The reply should repeat all of the data word for word, with no pictures.

Collected data entries
^^^^^^^^^^^^^^^^

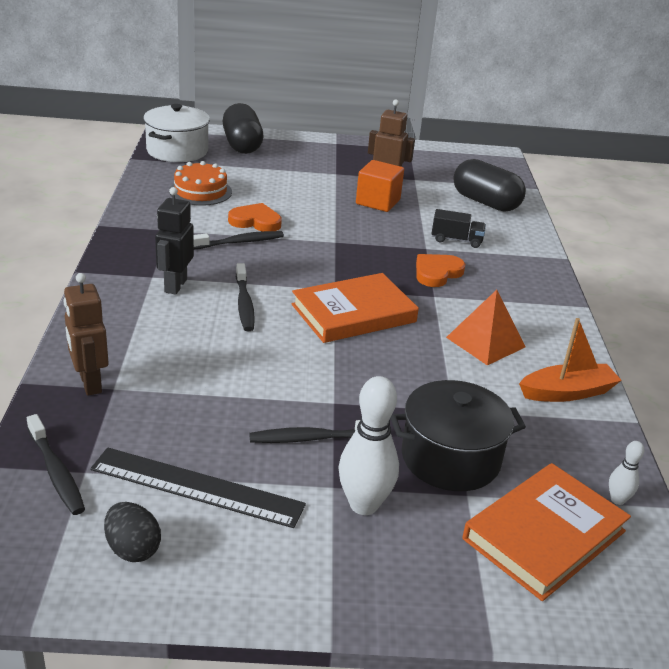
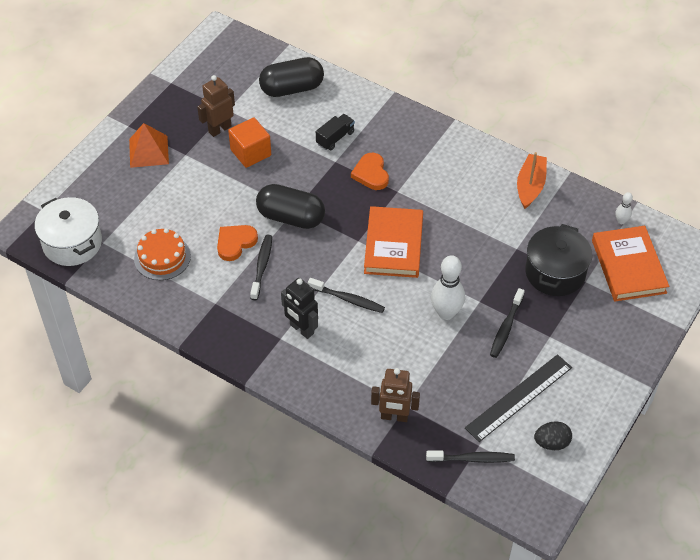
camera: 55 degrees left, 20 degrees up
(242, 145) = (90, 192): black capsule -> black capsule (291, 217)
(364, 504) = (570, 329): white bowling pin -> white bowling pin (446, 313)
(485, 342) = (462, 194): orange pyramid -> orange pyramid (148, 151)

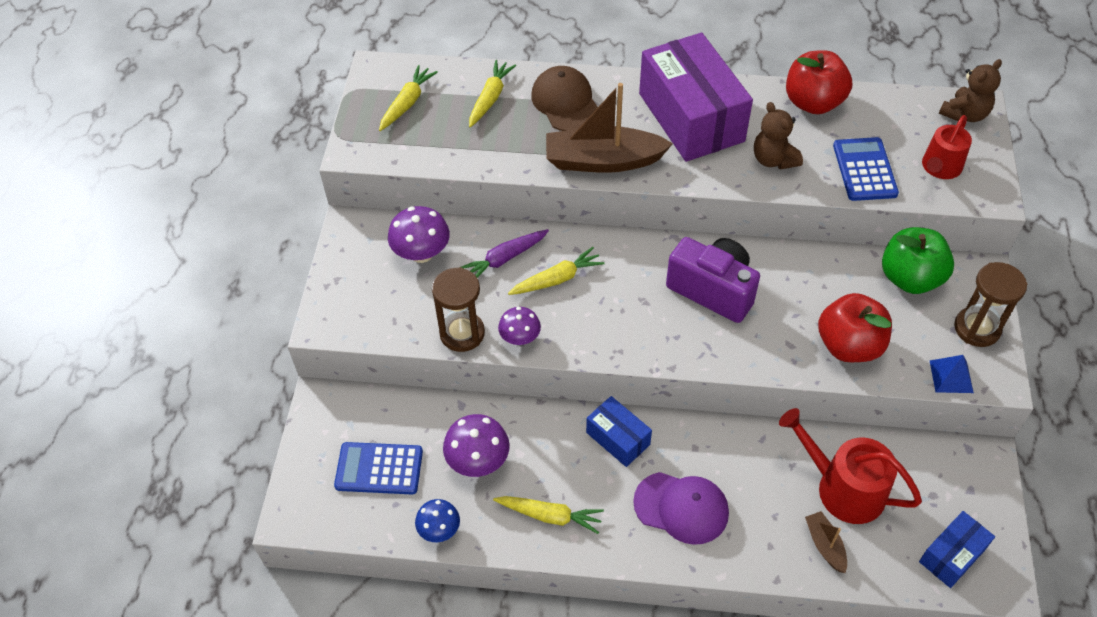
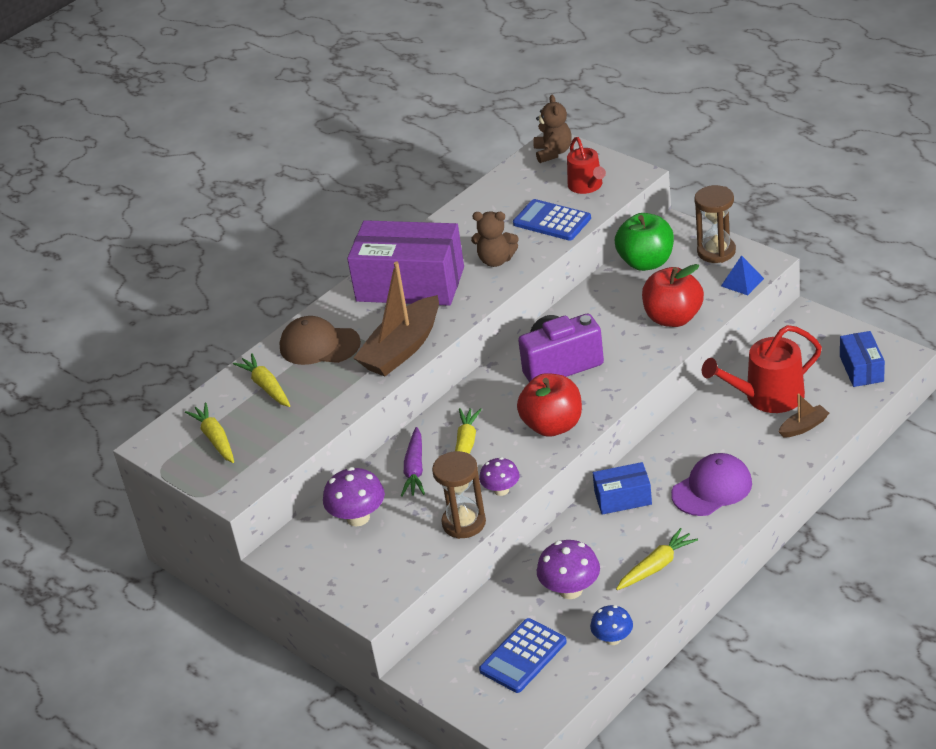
camera: 50 degrees left, 15 degrees down
(813, 102) = (464, 217): red apple -> red apple (552, 426)
(825, 545) = (803, 427): brown boat -> brown boat turned 135 degrees clockwise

^^^^^^^^^^^^^^^^

■ **REPLY TO THE TASK**:
camera: 55 degrees left, 20 degrees up
(242, 145) = (90, 192): black capsule -> black capsule (291, 217)
(364, 504) = (570, 329): white bowling pin -> white bowling pin (446, 313)
(485, 342) = (462, 194): orange pyramid -> orange pyramid (148, 151)

camera: 50 degrees left, 15 degrees down
(813, 102) = (464, 217): red apple -> red apple (552, 426)
(825, 545) = (803, 427): brown boat -> brown boat turned 135 degrees clockwise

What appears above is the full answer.